*** Information shown ***
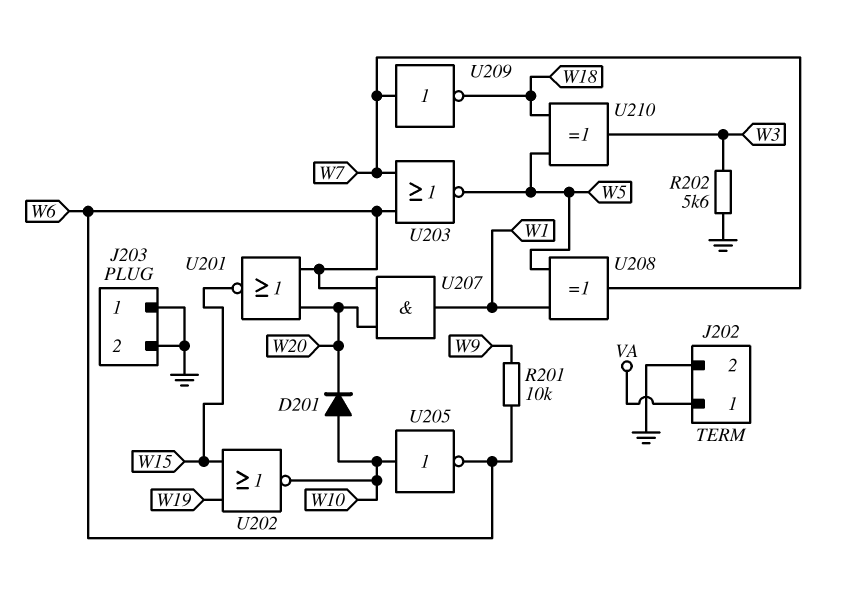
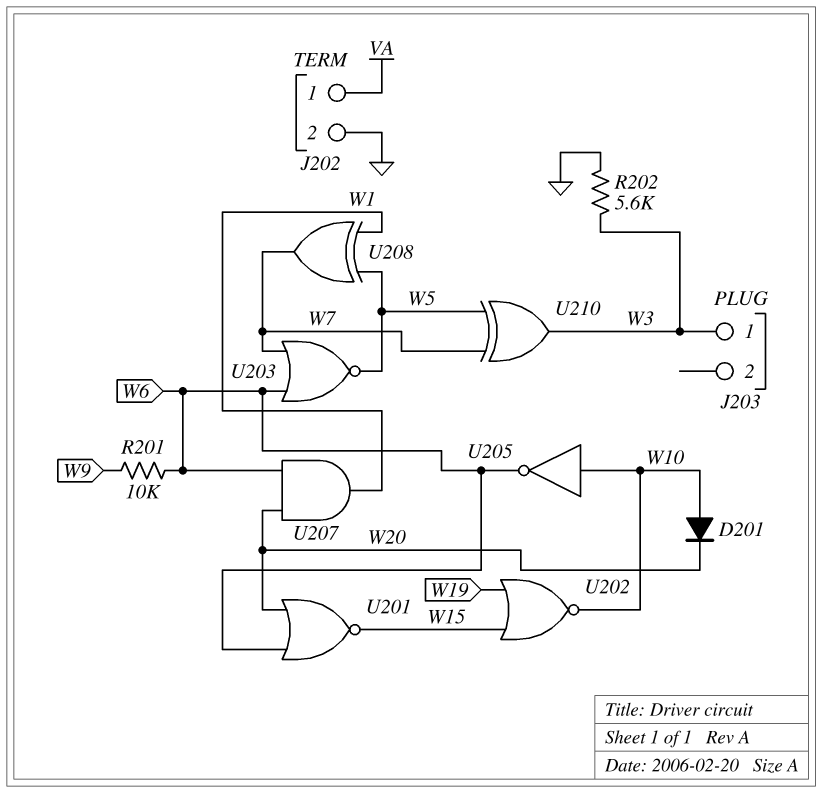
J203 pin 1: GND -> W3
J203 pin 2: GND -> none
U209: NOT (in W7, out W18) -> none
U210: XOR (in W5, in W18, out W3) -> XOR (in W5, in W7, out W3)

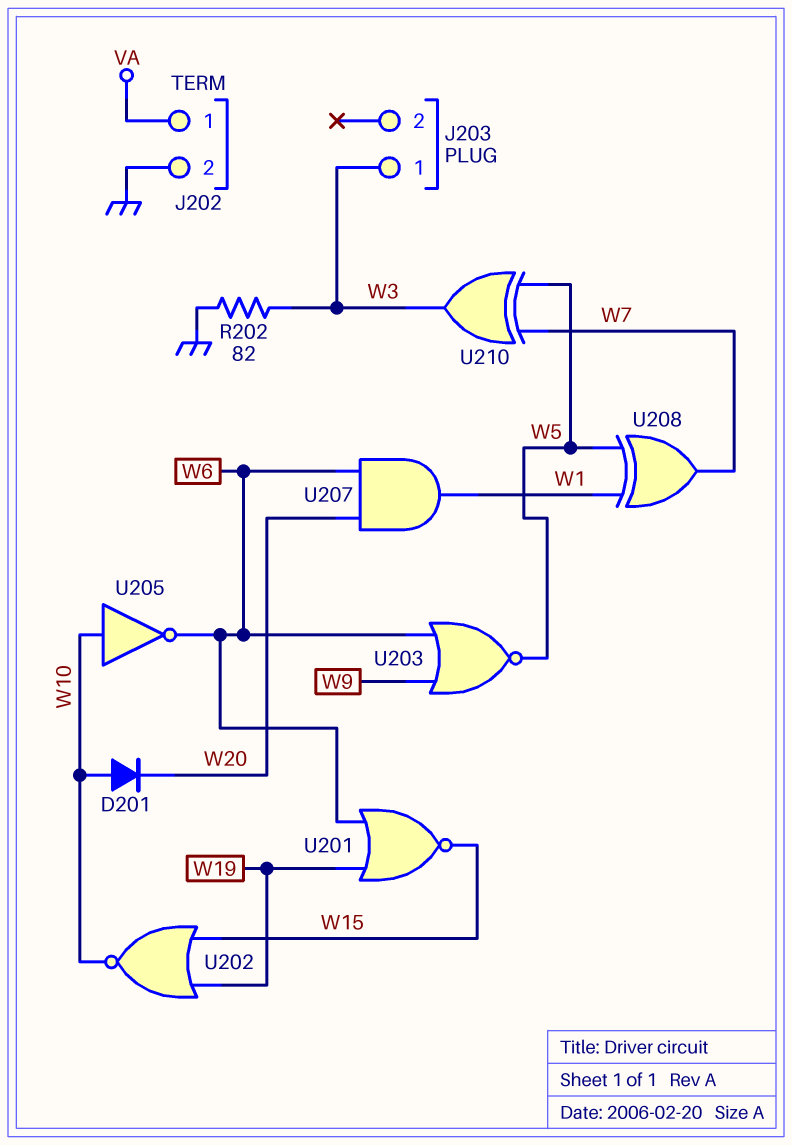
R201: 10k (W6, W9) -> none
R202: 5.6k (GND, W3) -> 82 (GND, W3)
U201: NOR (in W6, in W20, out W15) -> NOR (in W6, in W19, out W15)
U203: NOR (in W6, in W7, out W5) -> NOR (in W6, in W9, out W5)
*** End of Information shown ***
*** Information shown ***
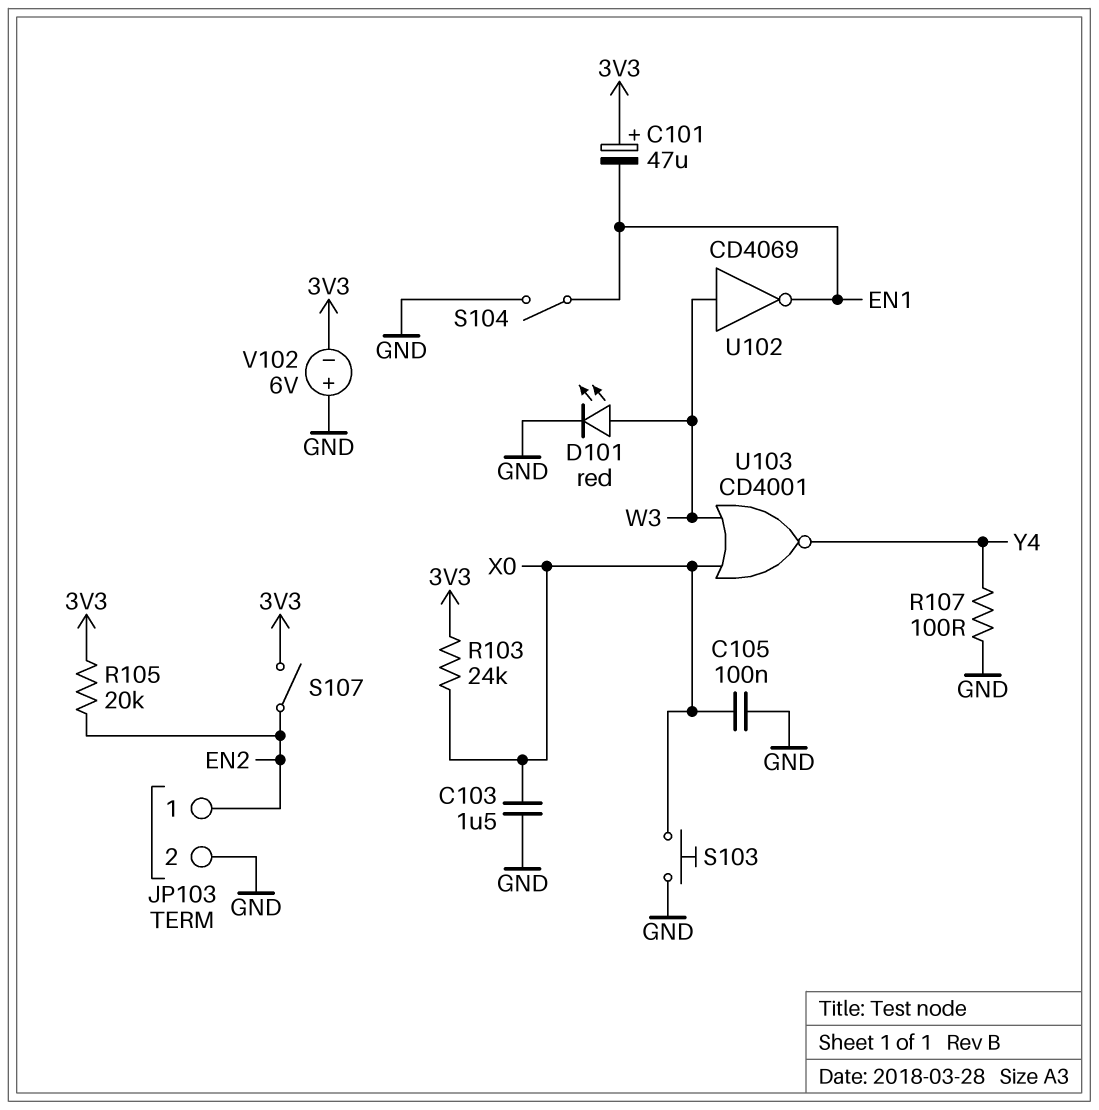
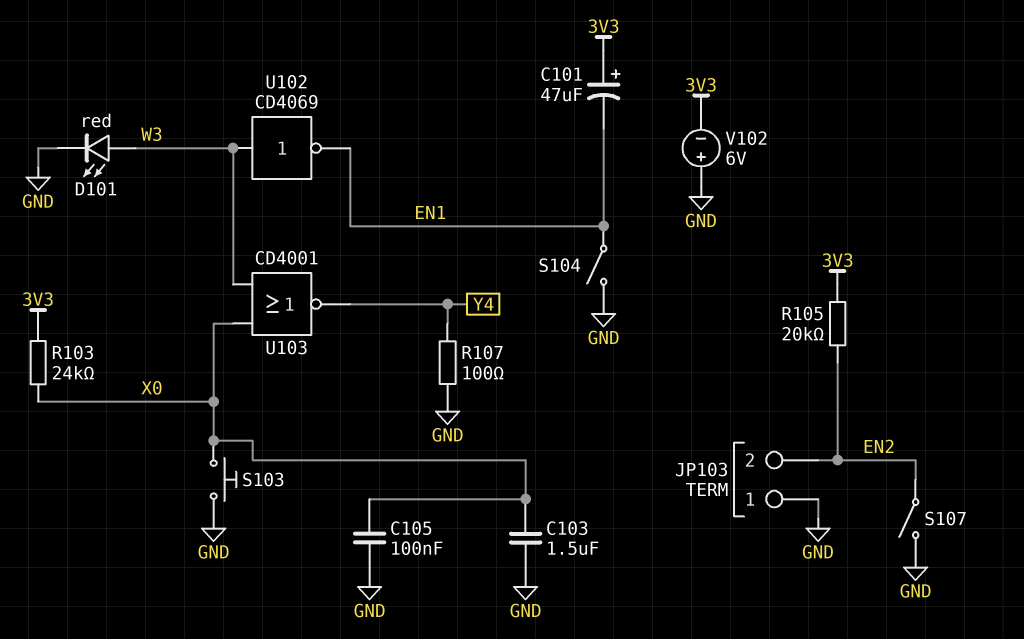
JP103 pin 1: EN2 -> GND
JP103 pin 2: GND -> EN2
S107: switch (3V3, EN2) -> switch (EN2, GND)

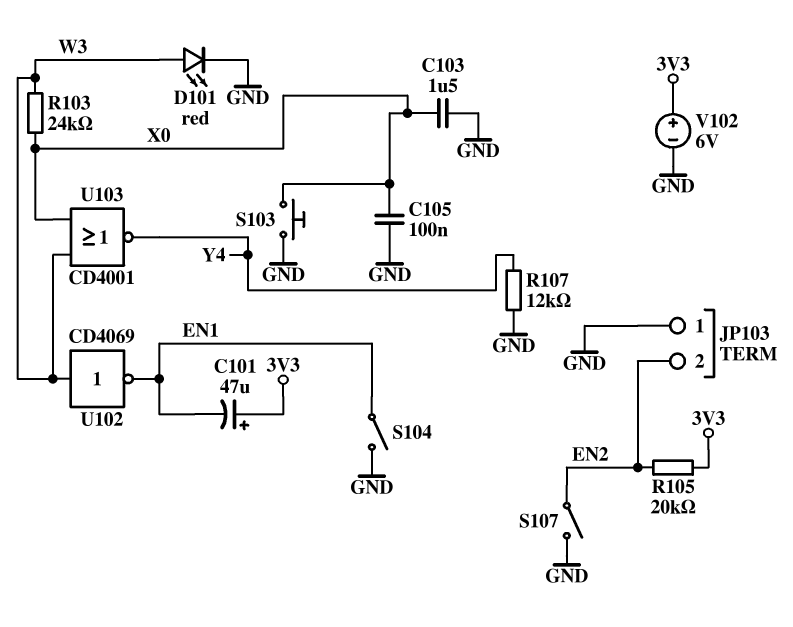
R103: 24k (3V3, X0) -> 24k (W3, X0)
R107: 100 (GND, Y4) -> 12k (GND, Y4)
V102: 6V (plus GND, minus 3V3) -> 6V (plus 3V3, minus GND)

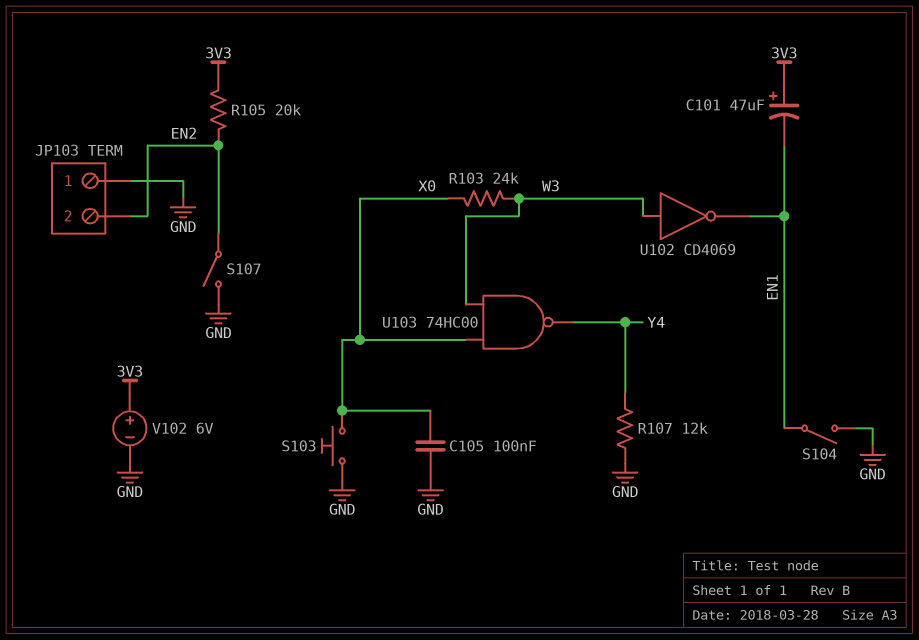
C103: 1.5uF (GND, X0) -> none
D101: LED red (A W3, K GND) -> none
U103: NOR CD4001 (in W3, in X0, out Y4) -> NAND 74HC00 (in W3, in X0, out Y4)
*** End of Information shown ***
_Exercise prompt:_ Which lines in the records above contain the string "none"? Copy each one.

_Completed task:_
J203 pin 2: GND -> none
U209: NOT (in W7, out W18) -> none
R201: 10k (W6, W9) -> none
C103: 1.5uF (GND, X0) -> none
D101: LED red (A W3, K GND) -> none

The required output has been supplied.